EXERCISE GOAL: Check the material that follows and say how many lines include the string "DIGITS", giving the number alone.
=-=-=-=-=
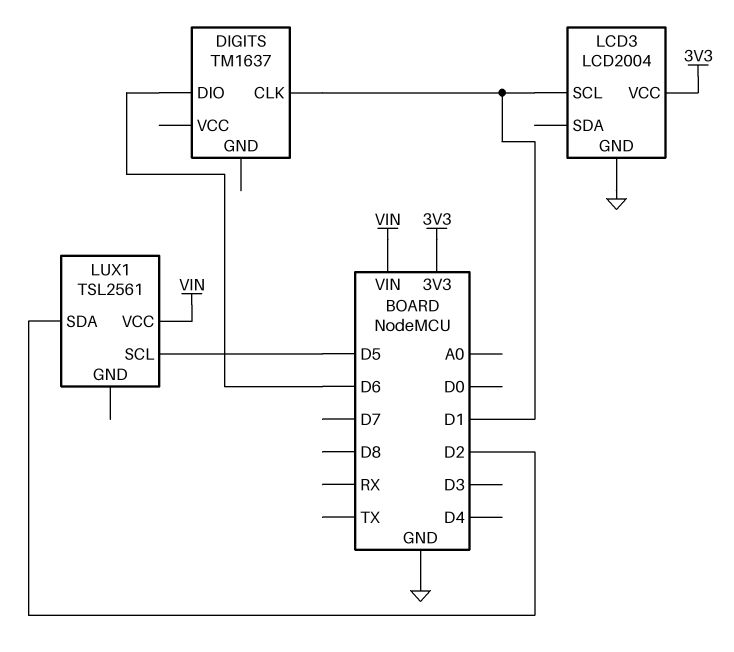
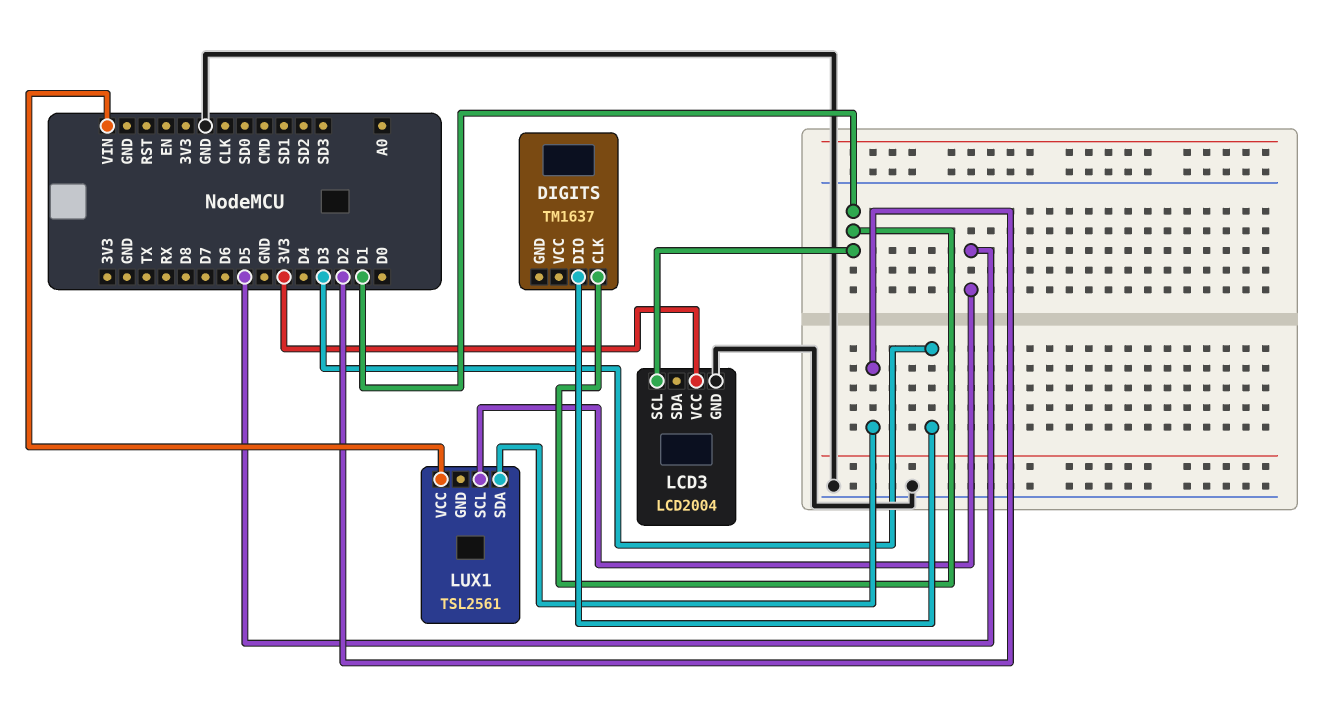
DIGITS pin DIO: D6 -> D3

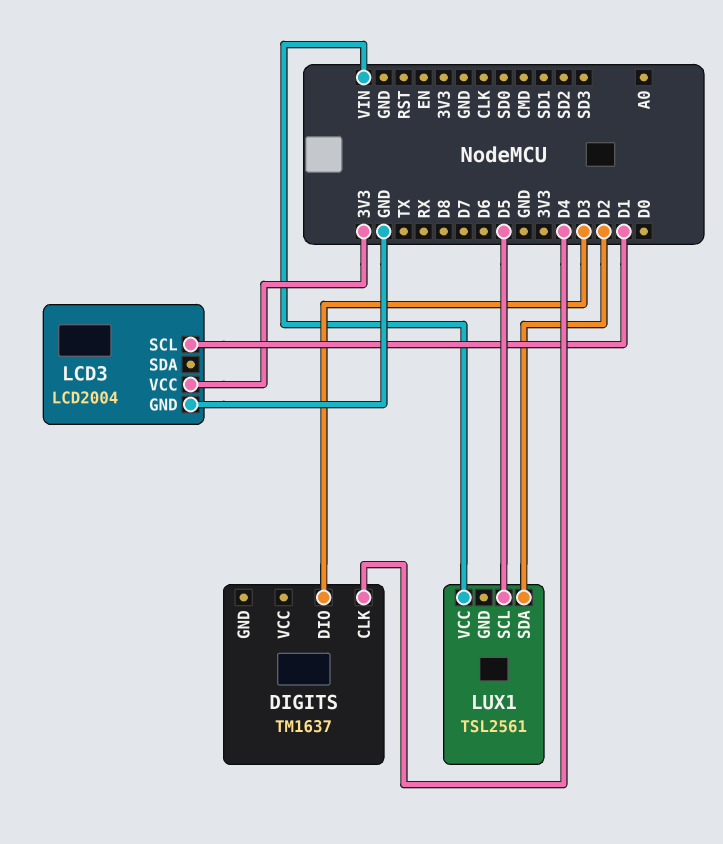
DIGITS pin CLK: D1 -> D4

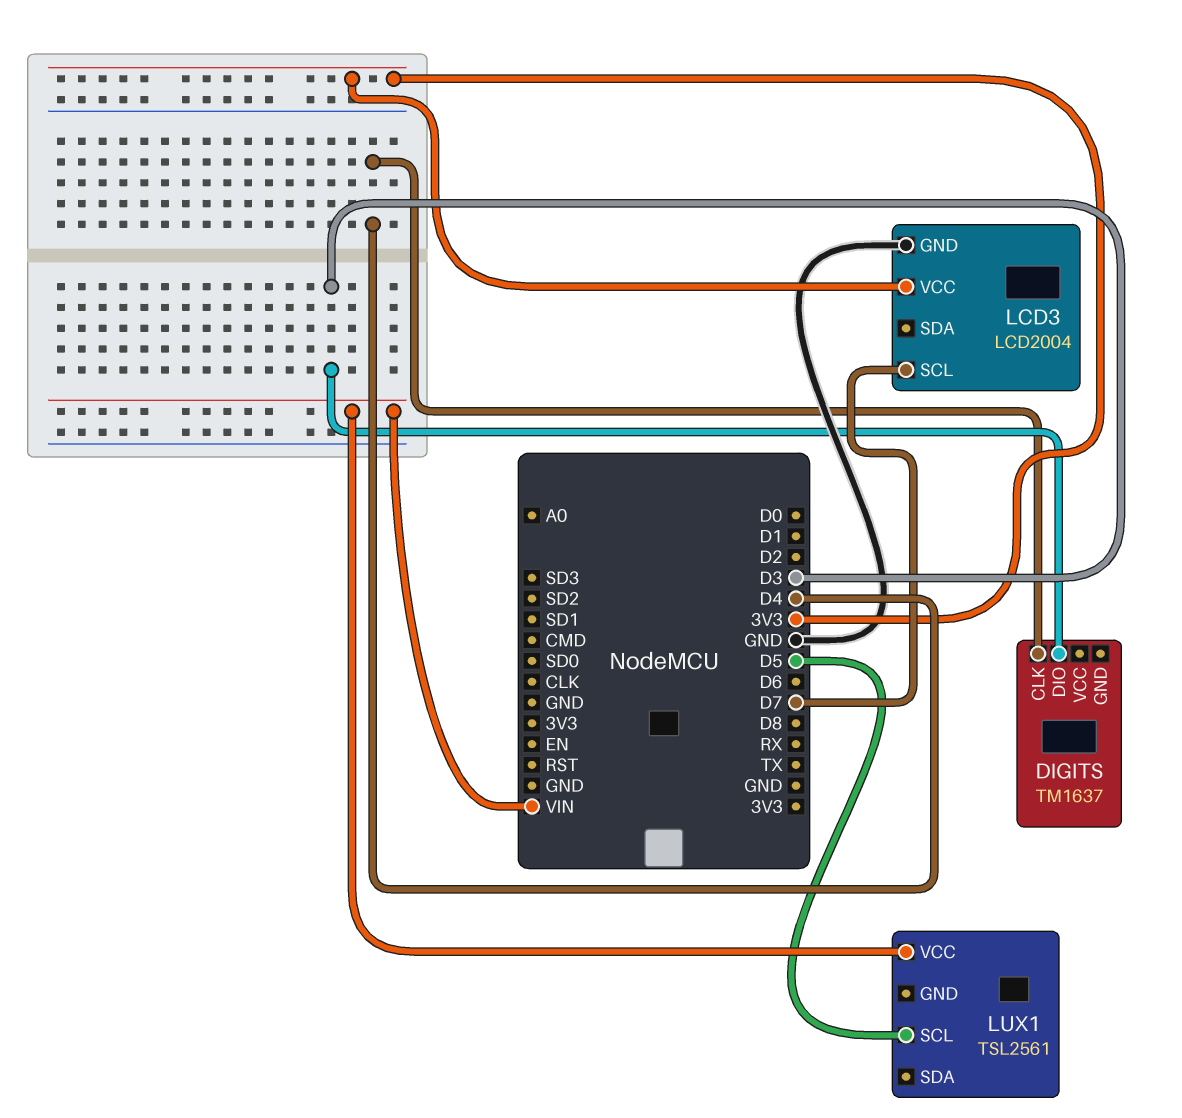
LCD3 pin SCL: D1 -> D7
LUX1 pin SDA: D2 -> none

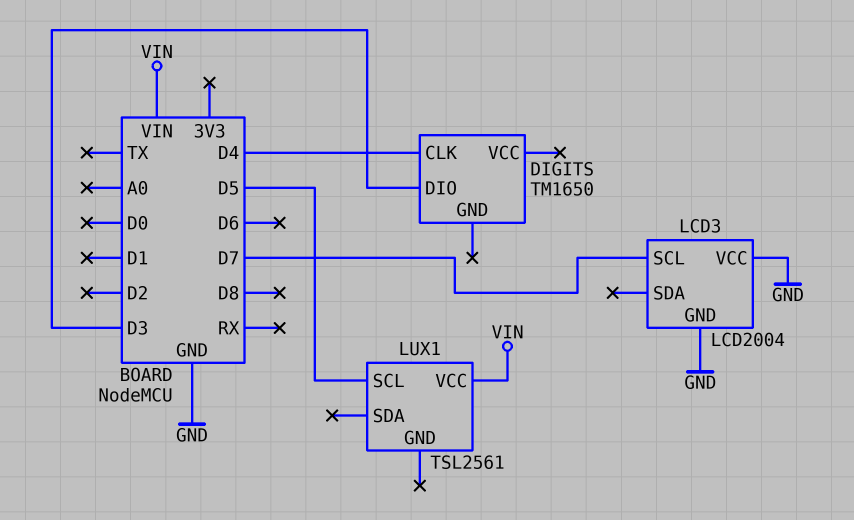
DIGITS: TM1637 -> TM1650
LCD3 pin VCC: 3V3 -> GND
=-=-=-=-=
OUTPUT OF THE TASK: 3